• **WORK TO BE COMPLETED**
Copy the records below word for word, keeping every line the same.

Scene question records
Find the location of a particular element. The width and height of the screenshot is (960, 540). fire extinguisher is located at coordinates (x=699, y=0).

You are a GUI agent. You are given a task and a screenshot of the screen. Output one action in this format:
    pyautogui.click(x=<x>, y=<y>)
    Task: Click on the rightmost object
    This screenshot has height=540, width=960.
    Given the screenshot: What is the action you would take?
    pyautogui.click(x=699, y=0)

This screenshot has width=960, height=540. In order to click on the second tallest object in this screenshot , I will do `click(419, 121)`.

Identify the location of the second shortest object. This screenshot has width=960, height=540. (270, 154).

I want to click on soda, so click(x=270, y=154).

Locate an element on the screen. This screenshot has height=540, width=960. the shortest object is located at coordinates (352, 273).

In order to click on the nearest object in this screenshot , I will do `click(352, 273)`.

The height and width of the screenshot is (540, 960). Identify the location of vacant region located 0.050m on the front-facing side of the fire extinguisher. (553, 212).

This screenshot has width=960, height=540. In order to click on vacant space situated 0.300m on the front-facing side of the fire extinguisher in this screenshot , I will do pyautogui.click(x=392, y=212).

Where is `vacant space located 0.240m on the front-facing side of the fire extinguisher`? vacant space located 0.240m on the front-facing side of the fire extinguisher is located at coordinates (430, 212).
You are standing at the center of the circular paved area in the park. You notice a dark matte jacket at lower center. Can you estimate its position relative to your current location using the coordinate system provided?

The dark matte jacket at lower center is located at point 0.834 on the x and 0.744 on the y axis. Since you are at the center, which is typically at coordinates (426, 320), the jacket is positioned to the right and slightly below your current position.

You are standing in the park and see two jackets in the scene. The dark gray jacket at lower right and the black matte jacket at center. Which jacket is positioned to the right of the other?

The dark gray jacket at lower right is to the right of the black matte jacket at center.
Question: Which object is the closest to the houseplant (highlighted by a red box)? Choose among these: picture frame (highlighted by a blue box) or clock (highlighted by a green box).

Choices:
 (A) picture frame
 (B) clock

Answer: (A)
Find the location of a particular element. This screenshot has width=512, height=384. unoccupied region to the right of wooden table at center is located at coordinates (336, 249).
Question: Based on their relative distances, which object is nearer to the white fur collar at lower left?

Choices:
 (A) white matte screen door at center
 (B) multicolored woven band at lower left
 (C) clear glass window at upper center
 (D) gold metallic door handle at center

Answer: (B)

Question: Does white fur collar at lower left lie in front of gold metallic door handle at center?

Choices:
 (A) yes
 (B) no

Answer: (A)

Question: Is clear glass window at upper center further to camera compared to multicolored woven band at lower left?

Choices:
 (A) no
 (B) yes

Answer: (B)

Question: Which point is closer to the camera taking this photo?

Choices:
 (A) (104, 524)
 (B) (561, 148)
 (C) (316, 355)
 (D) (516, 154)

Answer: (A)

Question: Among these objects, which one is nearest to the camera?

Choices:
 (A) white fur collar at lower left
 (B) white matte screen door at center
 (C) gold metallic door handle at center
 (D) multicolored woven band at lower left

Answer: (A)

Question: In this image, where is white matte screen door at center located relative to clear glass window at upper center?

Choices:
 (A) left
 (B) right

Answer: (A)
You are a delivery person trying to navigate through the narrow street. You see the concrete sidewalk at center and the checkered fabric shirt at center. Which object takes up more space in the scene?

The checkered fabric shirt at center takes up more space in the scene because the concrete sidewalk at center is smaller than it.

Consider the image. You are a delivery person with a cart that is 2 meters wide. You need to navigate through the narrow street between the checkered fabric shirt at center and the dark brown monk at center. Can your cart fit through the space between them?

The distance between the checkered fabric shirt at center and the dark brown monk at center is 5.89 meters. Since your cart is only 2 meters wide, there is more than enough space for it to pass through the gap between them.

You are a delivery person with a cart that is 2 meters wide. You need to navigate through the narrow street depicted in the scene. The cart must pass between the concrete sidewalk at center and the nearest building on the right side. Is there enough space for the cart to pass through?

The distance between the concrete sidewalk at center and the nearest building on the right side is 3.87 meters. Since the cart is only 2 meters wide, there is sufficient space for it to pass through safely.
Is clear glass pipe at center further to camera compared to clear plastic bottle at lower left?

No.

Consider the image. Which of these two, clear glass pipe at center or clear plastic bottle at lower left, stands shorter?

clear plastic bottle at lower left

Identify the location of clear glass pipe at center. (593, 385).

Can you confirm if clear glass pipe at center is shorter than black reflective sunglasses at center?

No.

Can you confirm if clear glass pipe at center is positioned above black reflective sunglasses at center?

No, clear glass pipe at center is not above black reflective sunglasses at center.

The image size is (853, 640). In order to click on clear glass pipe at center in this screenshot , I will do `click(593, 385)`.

• **CORRECT RESPONSE**
Find the location of a particular element. The width and height of the screenshot is (960, 540). fire extinguisher is located at coordinates (x=699, y=0).

You are a GUI agent. You are given a task and a screenshot of the screen. Output one action in this format:
    pyautogui.click(x=<x>, y=<y>)
    Task: Click on the rightmost object
    This screenshot has height=540, width=960.
    Given the screenshot: What is the action you would take?
    pyautogui.click(x=699, y=0)

This screenshot has width=960, height=540. In order to click on the second tallest object in this screenshot , I will do `click(419, 121)`.

Identify the location of the second shortest object. This screenshot has width=960, height=540. (270, 154).

I want to click on soda, so click(x=270, y=154).

Locate an element on the screen. This screenshot has height=540, width=960. the shortest object is located at coordinates (352, 273).

In order to click on the nearest object in this screenshot , I will do `click(352, 273)`.

The height and width of the screenshot is (540, 960). Identify the location of vacant region located 0.050m on the front-facing side of the fire extinguisher. (553, 212).

This screenshot has width=960, height=540. In order to click on vacant space situated 0.300m on the front-facing side of the fire extinguisher in this screenshot , I will do pyautogui.click(x=392, y=212).

Where is `vacant space located 0.240m on the front-facing side of the fire extinguisher`? vacant space located 0.240m on the front-facing side of the fire extinguisher is located at coordinates (430, 212).
You are standing at the center of the circular paved area in the park. You notice a dark matte jacket at lower center. Can you estimate its position relative to your current location using the coordinate system provided?

The dark matte jacket at lower center is located at point 0.834 on the x and 0.744 on the y axis. Since you are at the center, which is typically at coordinates (426, 320), the jacket is positioned to the right and slightly below your current position.

You are standing in the park and see two jackets in the scene. The dark gray jacket at lower right and the black matte jacket at center. Which jacket is positioned to the right of the other?

The dark gray jacket at lower right is to the right of the black matte jacket at center.
Question: Which object is the closest to the houseplant (highlighted by a red box)? Choose among these: picture frame (highlighted by a blue box) or clock (highlighted by a green box).

Choices:
 (A) picture frame
 (B) clock

Answer: (A)
Find the location of a particular element. This screenshot has width=512, height=384. unoccupied region to the right of wooden table at center is located at coordinates (336, 249).
Question: Based on their relative distances, which object is nearer to the white fur collar at lower left?

Choices:
 (A) white matte screen door at center
 (B) multicolored woven band at lower left
 (C) clear glass window at upper center
 (D) gold metallic door handle at center

Answer: (B)

Question: Does white fur collar at lower left lie in front of gold metallic door handle at center?

Choices:
 (A) yes
 (B) no

Answer: (A)

Question: Is clear glass window at upper center further to camera compared to multicolored woven band at lower left?

Choices:
 (A) no
 (B) yes

Answer: (B)

Question: Which point is closer to the camera taking this photo?

Choices:
 (A) (104, 524)
 (B) (561, 148)
 (C) (316, 355)
 (D) (516, 154)

Answer: (A)

Question: Among these objects, which one is nearest to the camera?

Choices:
 (A) white fur collar at lower left
 (B) white matte screen door at center
 (C) gold metallic door handle at center
 (D) multicolored woven band at lower left

Answer: (A)

Question: In this image, where is white matte screen door at center located relative to clear glass window at upper center?

Choices:
 (A) left
 (B) right

Answer: (A)
You are a delivery person trying to navigate through the narrow street. You see the concrete sidewalk at center and the checkered fabric shirt at center. Which object takes up more space in the scene?

The checkered fabric shirt at center takes up more space in the scene because the concrete sidewalk at center is smaller than it.

Consider the image. You are a delivery person with a cart that is 2 meters wide. You need to navigate through the narrow street between the checkered fabric shirt at center and the dark brown monk at center. Can your cart fit through the space between them?

The distance between the checkered fabric shirt at center and the dark brown monk at center is 5.89 meters. Since your cart is only 2 meters wide, there is more than enough space for it to pass through the gap between them.

You are a delivery person with a cart that is 2 meters wide. You need to navigate through the narrow street depicted in the scene. The cart must pass between the concrete sidewalk at center and the nearest building on the right side. Is there enough space for the cart to pass through?

The distance between the concrete sidewalk at center and the nearest building on the right side is 3.87 meters. Since the cart is only 2 meters wide, there is sufficient space for it to pass through safely.
Is clear glass pipe at center further to camera compared to clear plastic bottle at lower left?

No.

Consider the image. Which of these two, clear glass pipe at center or clear plastic bottle at lower left, stands shorter?

clear plastic bottle at lower left

Identify the location of clear glass pipe at center. (593, 385).

Can you confirm if clear glass pipe at center is shorter than black reflective sunglasses at center?

No.

Can you confirm if clear glass pipe at center is positioned above black reflective sunglasses at center?

No, clear glass pipe at center is not above black reflective sunglasses at center.

The image size is (853, 640). In order to click on clear glass pipe at center in this screenshot , I will do `click(593, 385)`.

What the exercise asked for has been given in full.